Records for this task: Begin

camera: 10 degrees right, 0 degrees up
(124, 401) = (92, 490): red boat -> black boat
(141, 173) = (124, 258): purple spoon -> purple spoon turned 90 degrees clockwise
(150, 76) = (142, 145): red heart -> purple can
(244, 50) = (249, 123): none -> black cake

Records for this task: End
Records for this task: Begin

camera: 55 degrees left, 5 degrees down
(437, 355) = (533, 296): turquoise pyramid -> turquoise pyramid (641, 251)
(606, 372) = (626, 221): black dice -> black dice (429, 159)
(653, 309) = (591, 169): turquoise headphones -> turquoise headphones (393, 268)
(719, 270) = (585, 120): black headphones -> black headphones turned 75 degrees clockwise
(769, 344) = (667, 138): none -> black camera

Records for this task: End

What to work on:
Your task for the entries above: copy exactly the span starting with the line with "(141, 173) = (124, 258): purple" and going on through the line with "(244, 50) = (249, 123): none -> black cake", both lines included, and nothing else.

Result of the task:
(141, 173) = (124, 258): purple spoon -> purple spoon turned 90 degrees clockwise
(150, 76) = (142, 145): red heart -> purple can
(244, 50) = (249, 123): none -> black cake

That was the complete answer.